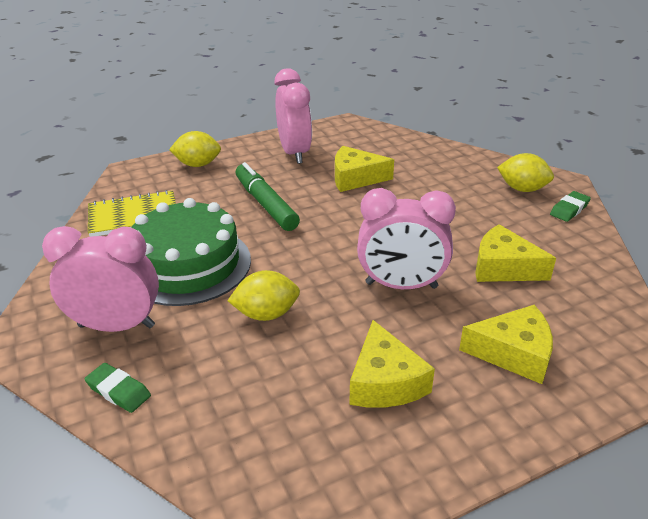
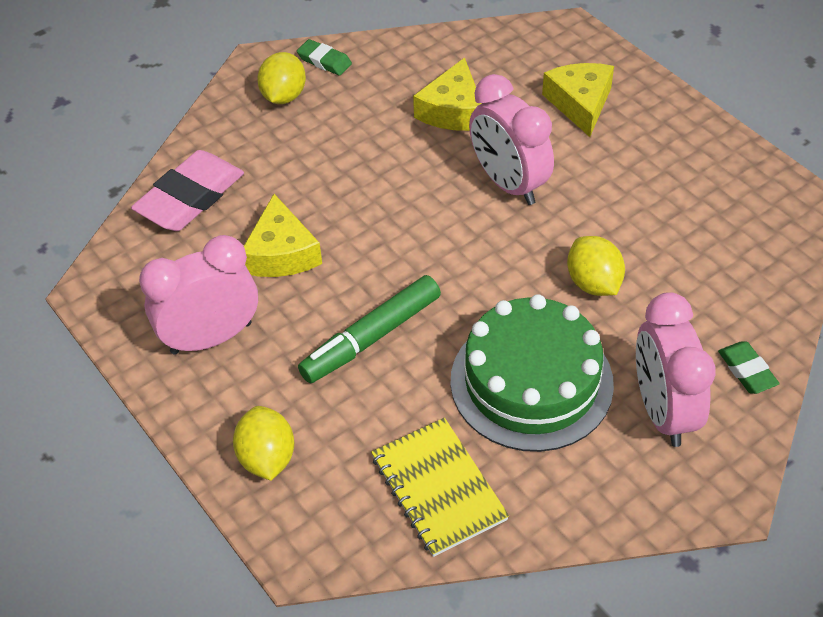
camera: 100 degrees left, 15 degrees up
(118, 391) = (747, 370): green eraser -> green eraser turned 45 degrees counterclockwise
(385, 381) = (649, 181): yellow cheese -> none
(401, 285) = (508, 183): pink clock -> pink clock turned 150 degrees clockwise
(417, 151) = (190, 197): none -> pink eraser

==

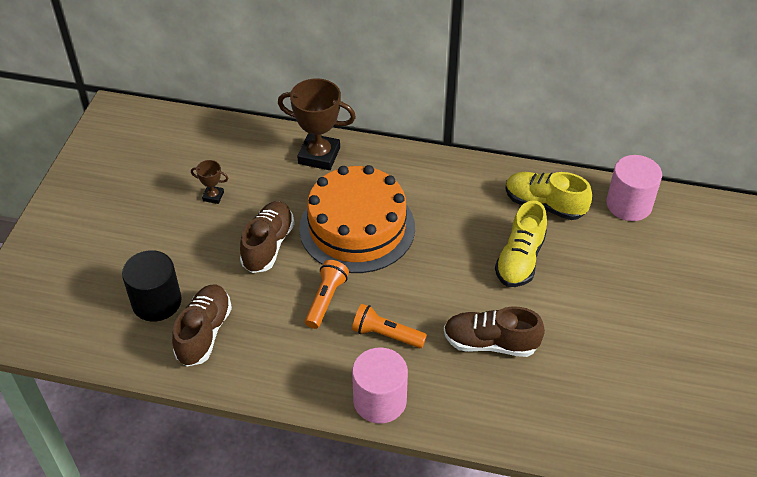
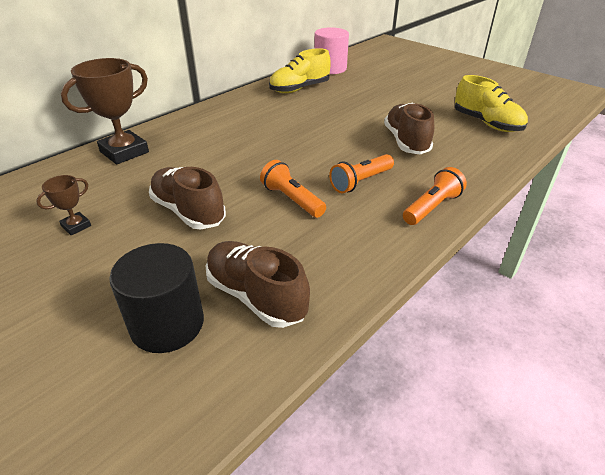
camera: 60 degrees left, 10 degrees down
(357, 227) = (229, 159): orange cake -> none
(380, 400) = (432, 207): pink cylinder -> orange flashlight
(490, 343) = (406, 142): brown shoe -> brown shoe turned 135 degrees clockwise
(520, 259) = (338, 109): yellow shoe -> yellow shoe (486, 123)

* * *

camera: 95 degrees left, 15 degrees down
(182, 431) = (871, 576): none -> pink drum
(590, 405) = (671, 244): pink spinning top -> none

— YOUR ASSIGNMENT —
What you give back must be the stretch above, starting at the line with "(357, 227) = (229, 159): orange cake -> none" and ending at the line with "(520, 259) = (338, 109): yellow", copied exactly.

— RESULT FOR THIS EXERCISE —
(357, 227) = (229, 159): orange cake -> none
(380, 400) = (432, 207): pink cylinder -> orange flashlight
(490, 343) = (406, 142): brown shoe -> brown shoe turned 135 degrees clockwise
(520, 259) = (338, 109): yellow shoe -> yellow shoe (486, 123)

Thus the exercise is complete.